DATA EXTRACTS START
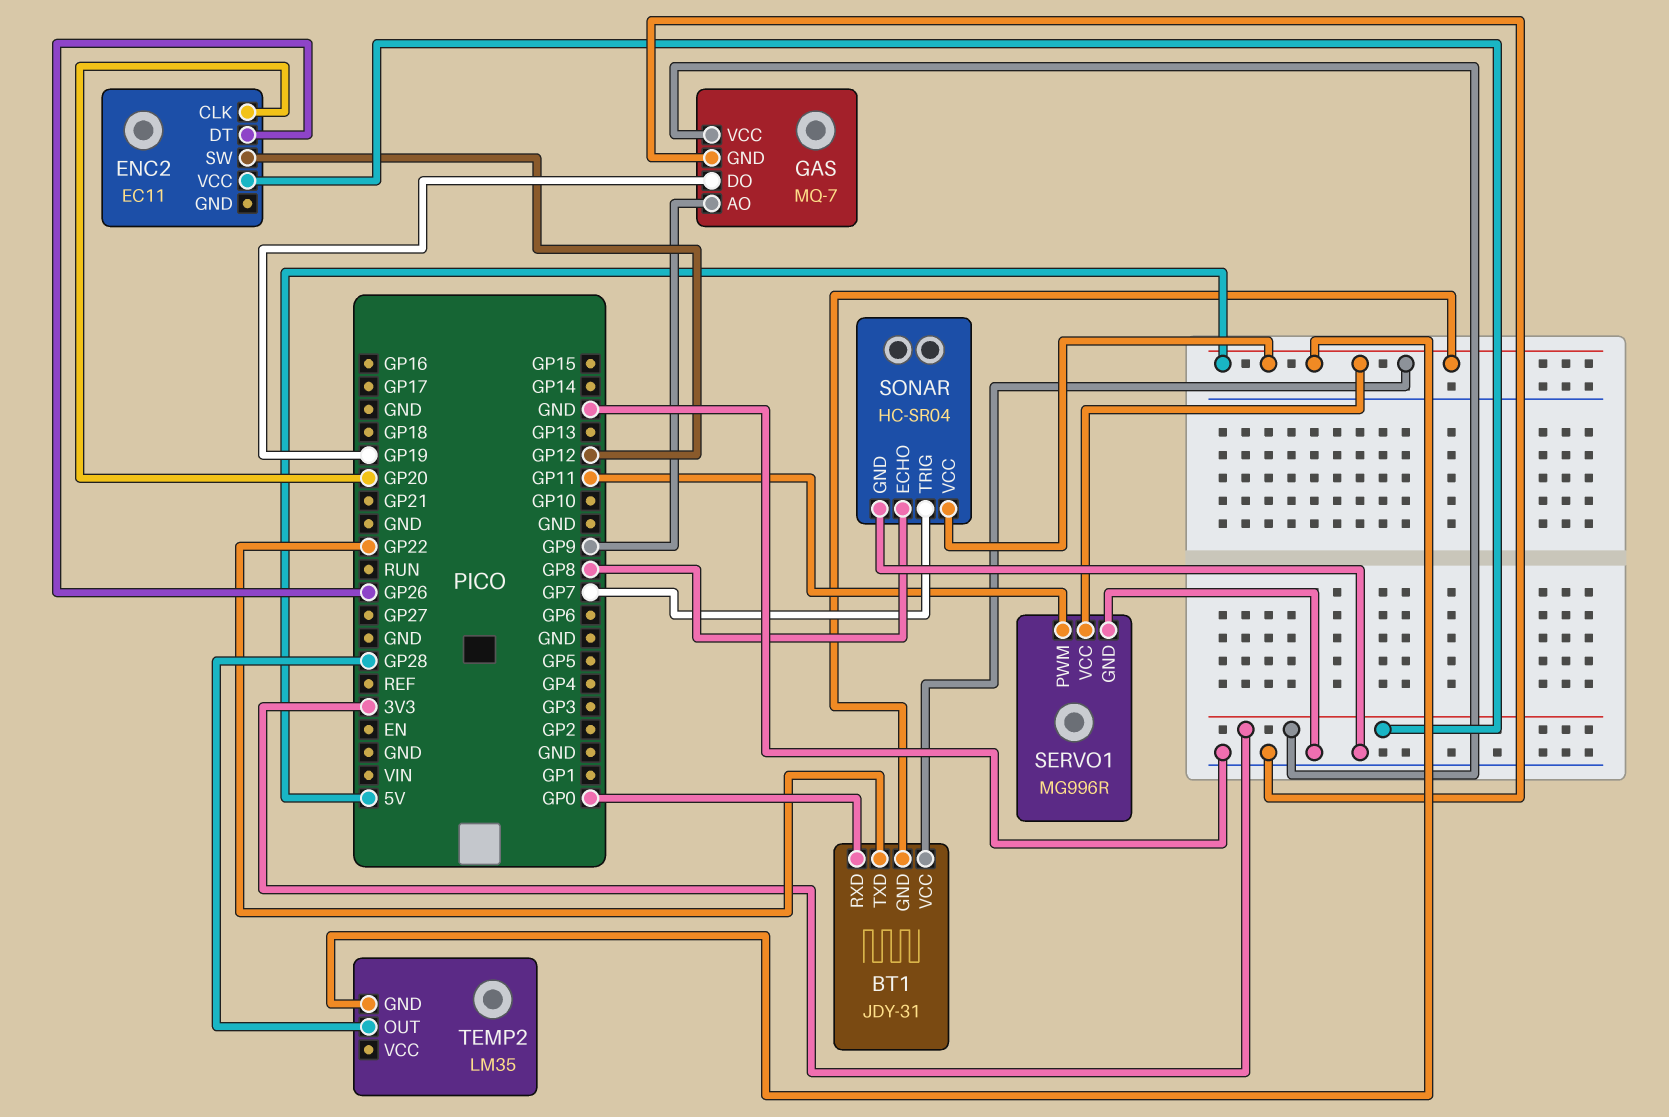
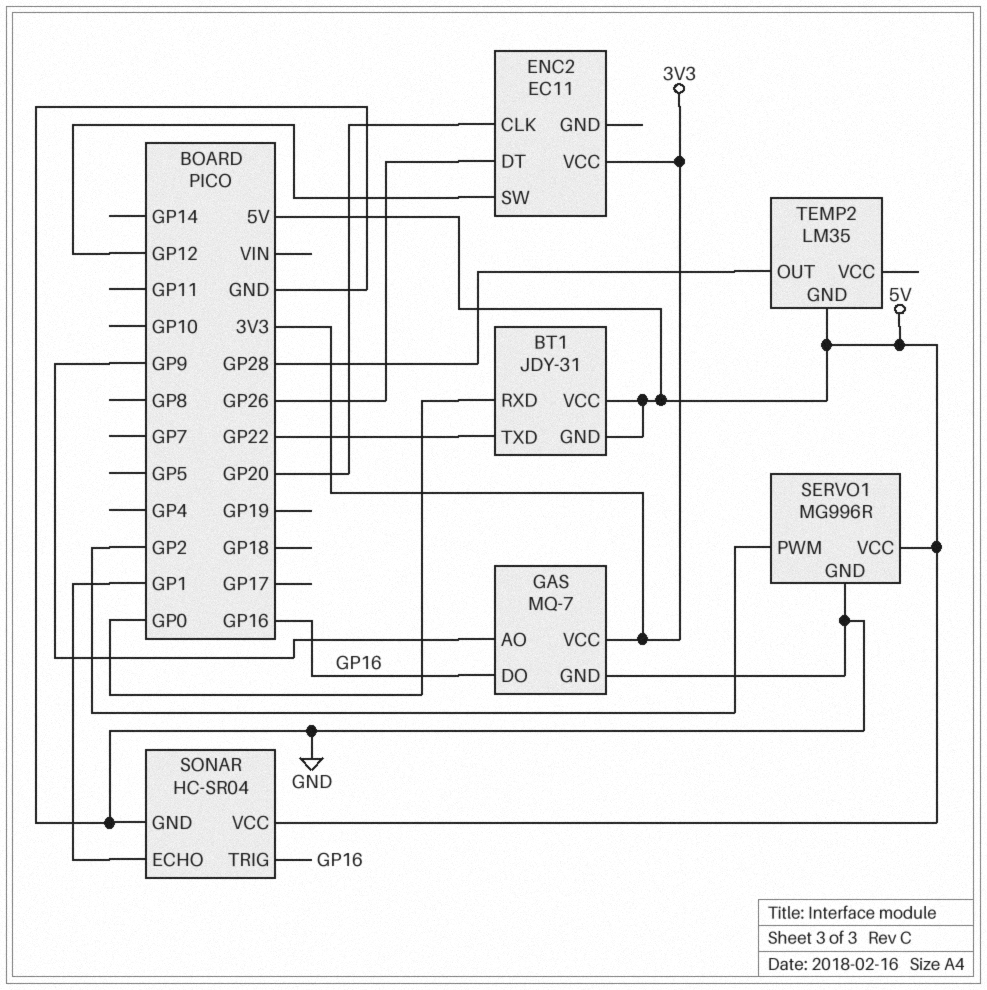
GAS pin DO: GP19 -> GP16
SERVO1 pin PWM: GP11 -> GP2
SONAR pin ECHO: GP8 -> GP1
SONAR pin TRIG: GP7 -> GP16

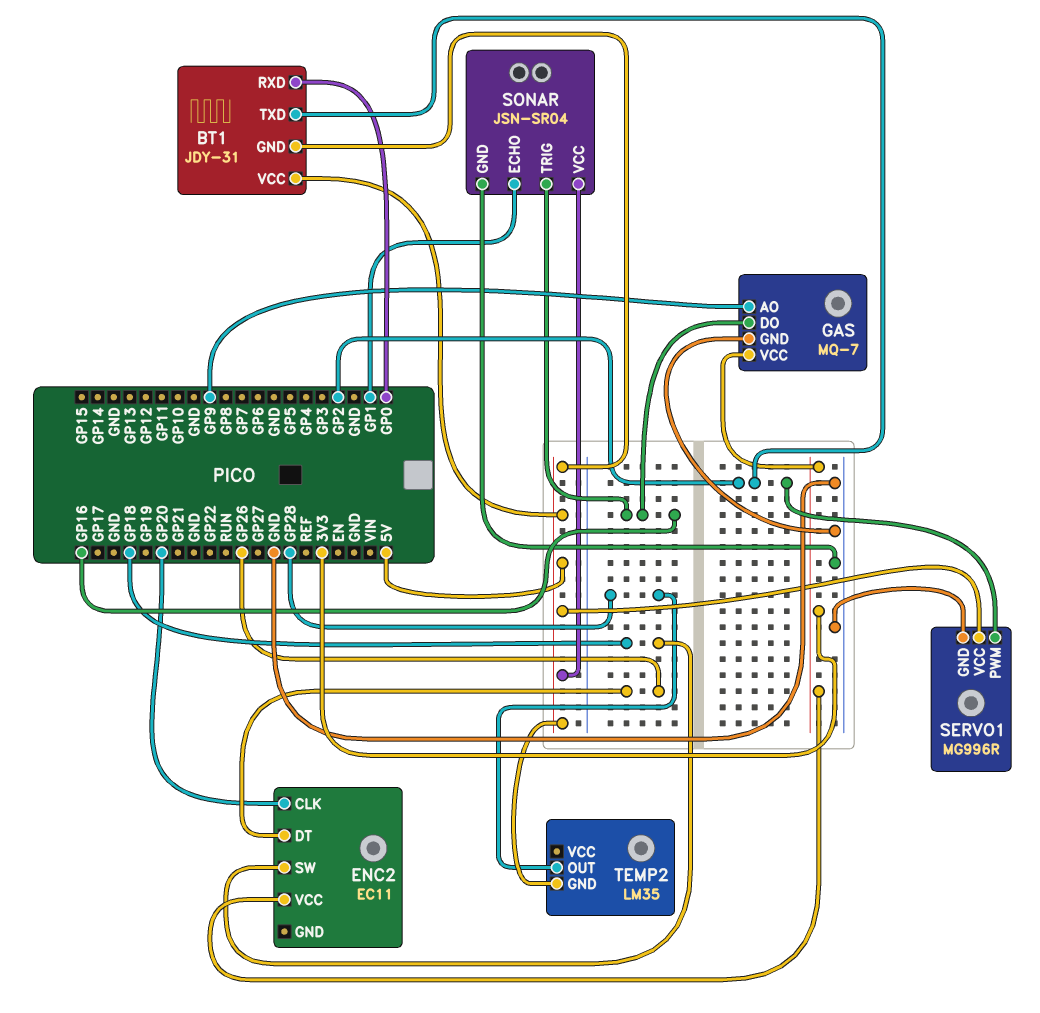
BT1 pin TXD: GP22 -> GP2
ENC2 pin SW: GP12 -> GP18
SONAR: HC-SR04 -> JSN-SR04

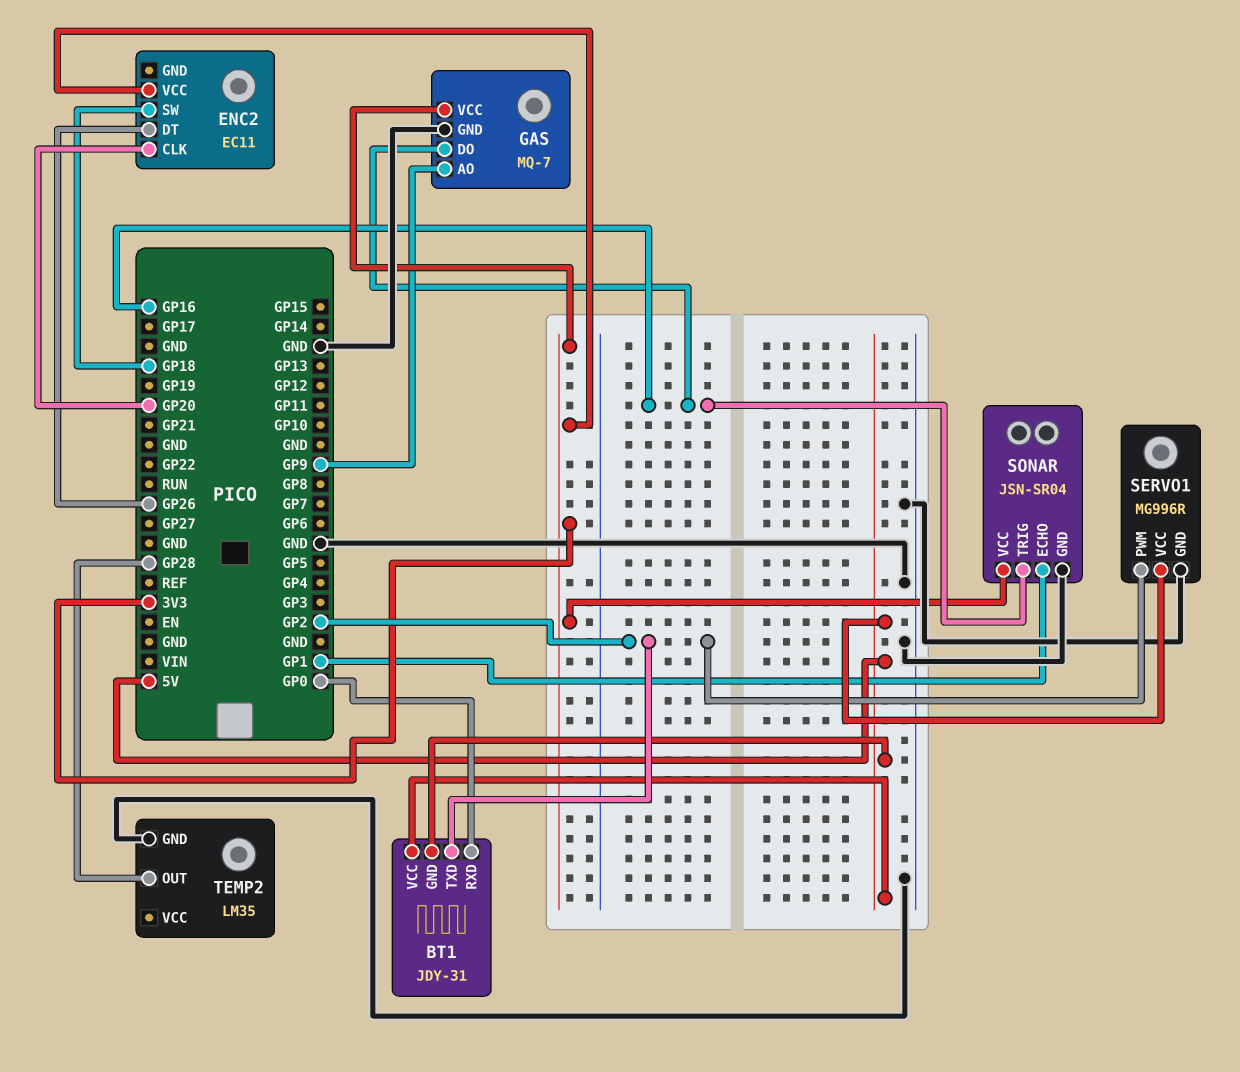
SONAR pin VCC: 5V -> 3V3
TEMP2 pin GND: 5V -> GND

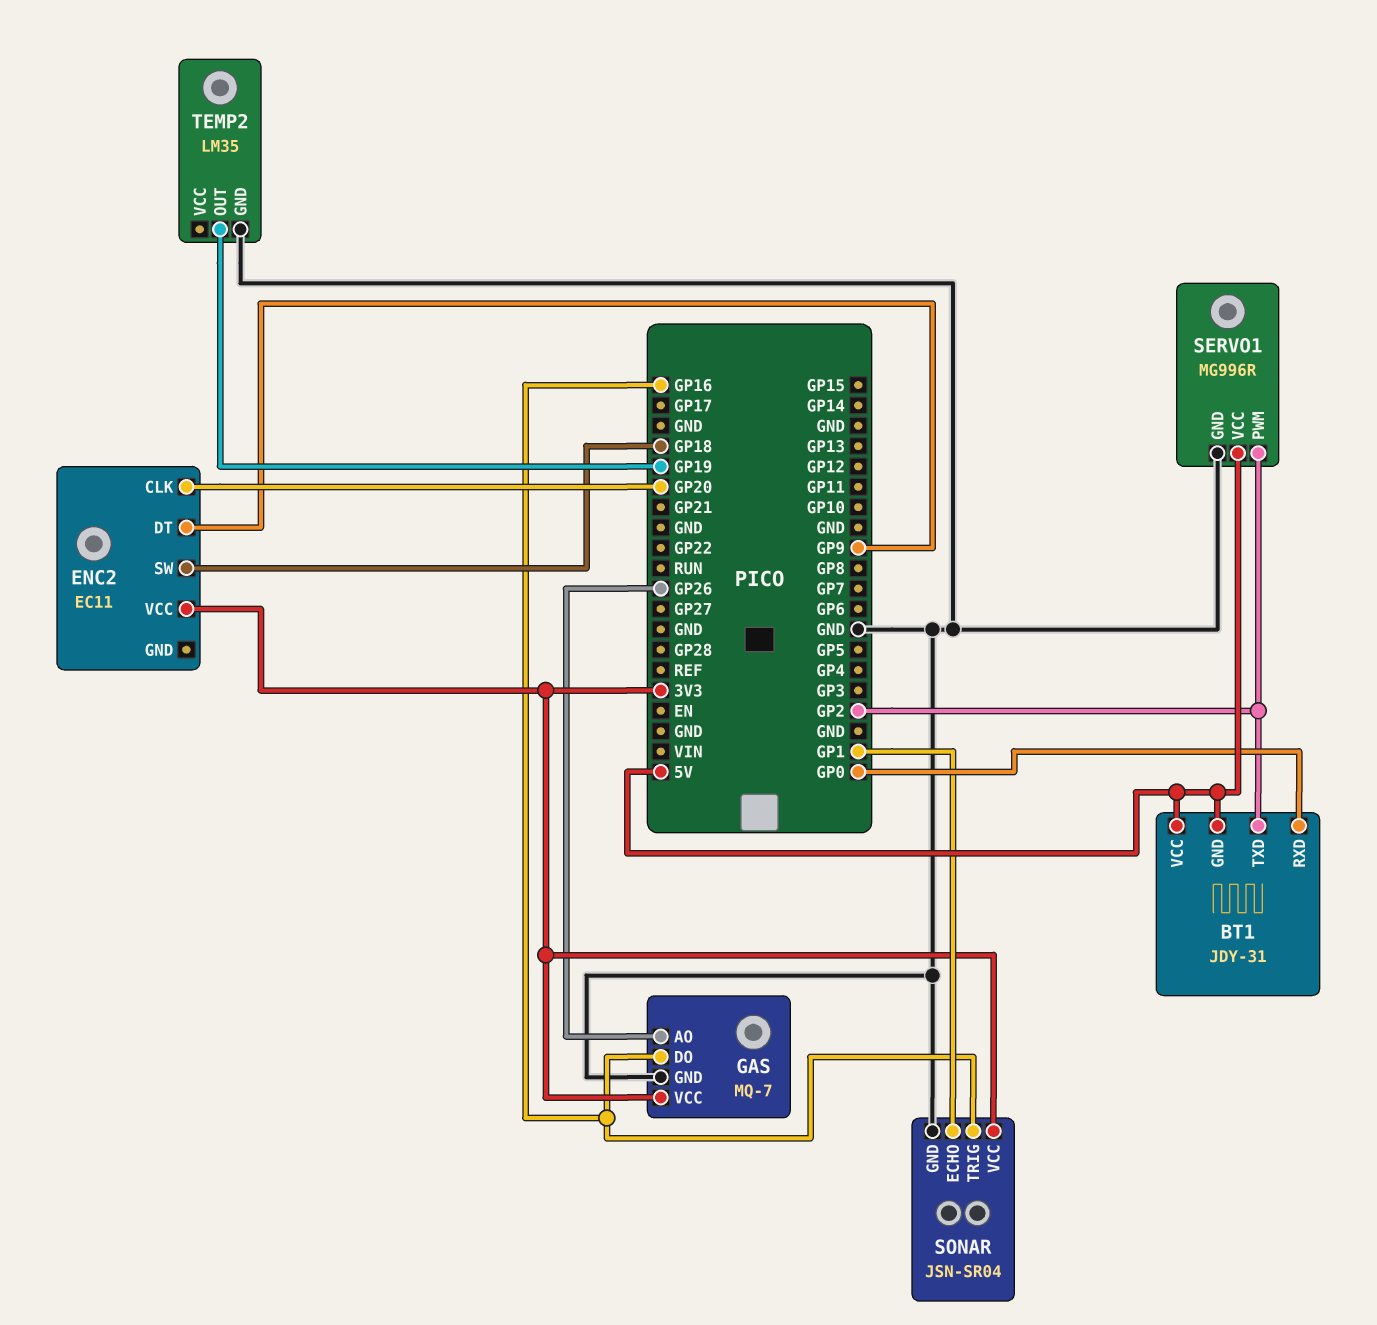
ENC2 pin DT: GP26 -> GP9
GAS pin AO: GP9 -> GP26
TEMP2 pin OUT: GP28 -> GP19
DATA EXTRACTS END
TASK PROMPT:
Read through the entries and copy each line in which "SONAR" appears.

RESPONSE BELOW:
SONAR pin ECHO: GP8 -> GP1
SONAR pin TRIG: GP7 -> GP16
SONAR: HC-SR04 -> JSN-SR04
SONAR pin VCC: 5V -> 3V3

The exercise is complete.